→ CHALLENGE
Pull out every line of the listing below that contains the string "major" and copy each one in full. Case counts.

→ STORED ROWS
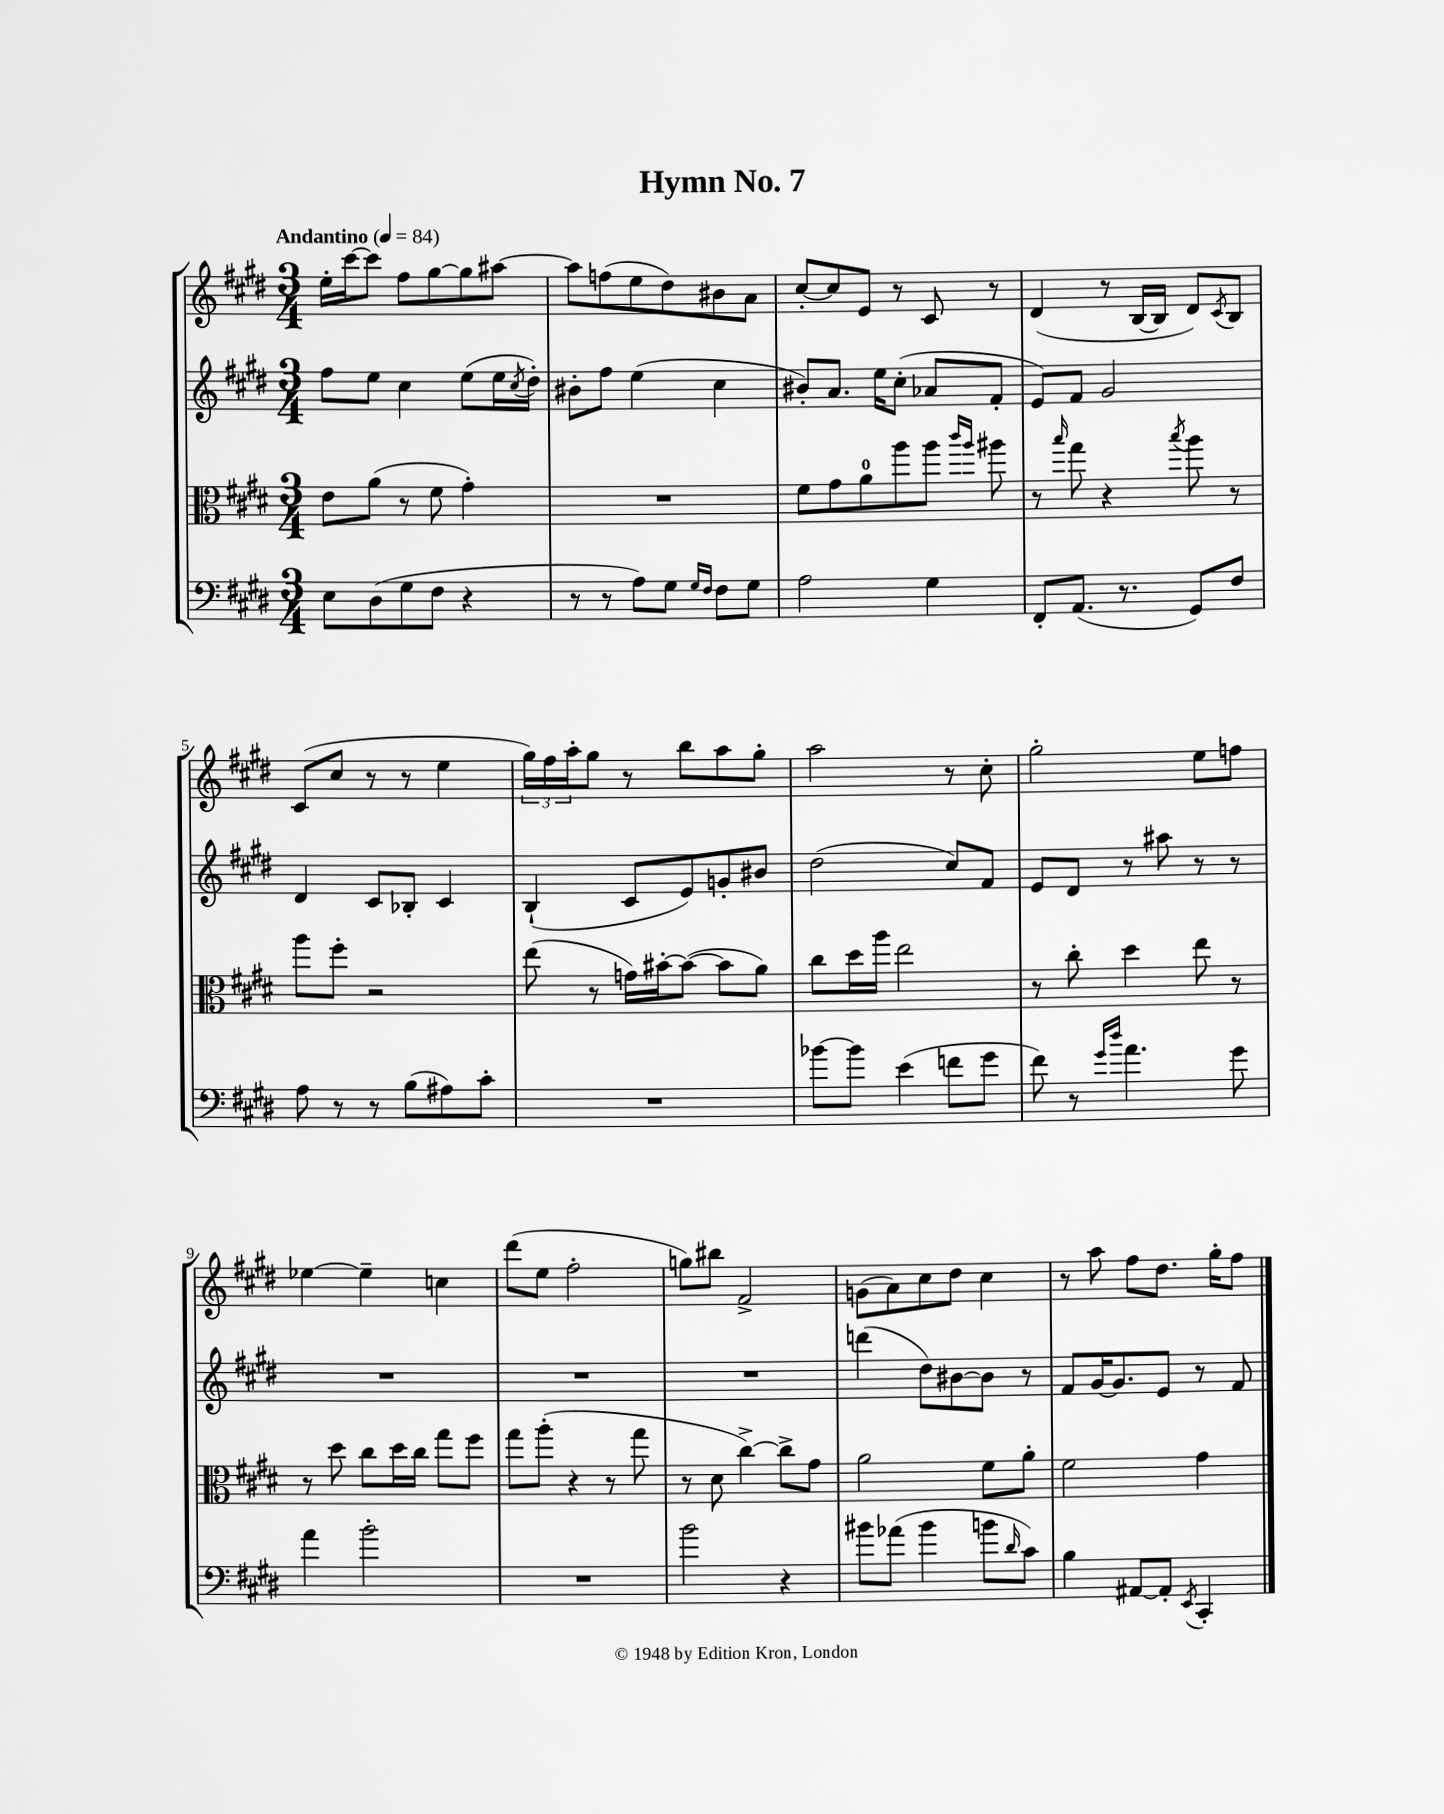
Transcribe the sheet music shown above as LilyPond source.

\header { title = "Hymn No. 7" }
<<
\new StaffGroup <<
\new Staff = "s0" {
    \clef treble \key e \major \numericTimeSignature \time 3/4 \tempo "Andantino" 4 = 84
    e''16-. cis'''16~ cis'''8 fis''8 gis''8~ gis''8 ais''8~ |
    ais''8 f''8( e''8 dis''8) bis'8 a'8 |
    cis''8~-. cis''8 e'8 r8 cis'8 r8 |
    dis'4( r8 b16~ b16 dis'8) \acciaccatura { cis'8 } b8 |
    cis'8( cis''8 r8 r8 e''4 |
    \tuplet 3/2 { gis''16) fis''16 a''16-. } gis''8 r8 b''8 a''8 gis''8-. |
    a''2 r8 cis''8-. |
    gis''2-. e''8 f''8 |
    ees''4~ ees''4-- c''4 |
    dis'''8( e''8 fis''2-. |
    g''8) bis''8 fis'2-> |
    g'8( a'8) cis''8 dis''8 cis''4 |
    r8 a''8 fis''8 dis''8. gis''16-. fis''8 \bar "|." |
}
\new Staff = "s1" {
    \clef treble \key e \major \numericTimeSignature \time 3/4
    fis''8 e''8 cis''4 e''8( e''16 \acciaccatura { cis''8 } dis''16-.) |
    bis'8-. fis''8 e''4( cis''4 |
    bis'8-.) a'8. e''16 cis''8-.( aes'8 fis'8-. |
    e'8) fis'8 gis'2 |
    dis'4 cis'8 bes8-. cis'4 |
    b4-!( cis'8 e'8) g'8-. bis'8 |
    dis''2( cis''8) fis'8 |
    e'8 dis'8 r8 ais''8 r8 r8 |
    R2. |
    R2. |
    R2. |
    d'''4( dis''8) bis'8~ bis'8 r8 |
    fis'8 gis'16~ gis'8. e'8 r8 fis'8 \bar "|." |
}
\new Staff = "s2" {
    \clef alto \key e \major \numericTimeSignature \time 3/4
    e'8 a'8( r8 fis'8 gis'4-.) |
    R2. |
    fis'8 gis'8 a'8-0 a''8 a''8 \grace { cis'''16 a''16 } ais''8 |
    r8 \grace { b''16 } gis''8 r4 \acciaccatura { b''8 } a''8 r8 |
    a''8 fis''8-. r2 |
    e''8( r8 g'16) bis'16~-. bis'8~( bis'8 a'8) |
    cis''8 dis''16 a''16 e''2 |
    r8 cis''8-. dis''4 e''8 r8 |
    r8 dis''8 cis''8 dis''16 cis''16 gis''8 fis''8 |
    gis''8 a''8-.( r4 r8 gis''8 |
    r8 dis'8 cis''4~->) cis''8-> gis'8 |
    a'2 fis'8 a'8-. |
    fis'2 gis'4 \bar "|." |
}
\new Staff = "s3" {
    \clef bass \key e \major \numericTimeSignature \time 3/4
    e8 dis8( gis8 fis8 r4 |
    r8 r8 a8) gis8 \grace { gis16 fis16 } fis8 gis8 |
    a2 gis4 |
    fis,8-. a,8.( r8. gis,8) fis8 |
    a8 r8 r8 b8( ais8) cis'8-. |
    R2. |
    bes'8~ bes'8 e'4( f'8 gis'8 |
    fis'8) r8 \grace { gis'16 dis''16 } a'4. gis'8 |
    a'4 b'2-. |
    R2. |
    b'2 r4 |
    bis'8 aes'8( bis'4 b'8 \grace { dis'16 } cis'8) |
    b4 ais,8~ ais,8-. \acciaccatura { e,8 } cis,4-. \bar "|." |
}
>>
>>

→ RESPONSE BELOW
    \clef treble \key e \major \numericTimeSignature \time 3/4 \tempo "Andantino" 4 = 84
    \clef treble \key e \major \numericTimeSignature \time 3/4
    \clef alto \key e \major \numericTimeSignature \time 3/4
    \clef bass \key e \major \numericTimeSignature \time 3/4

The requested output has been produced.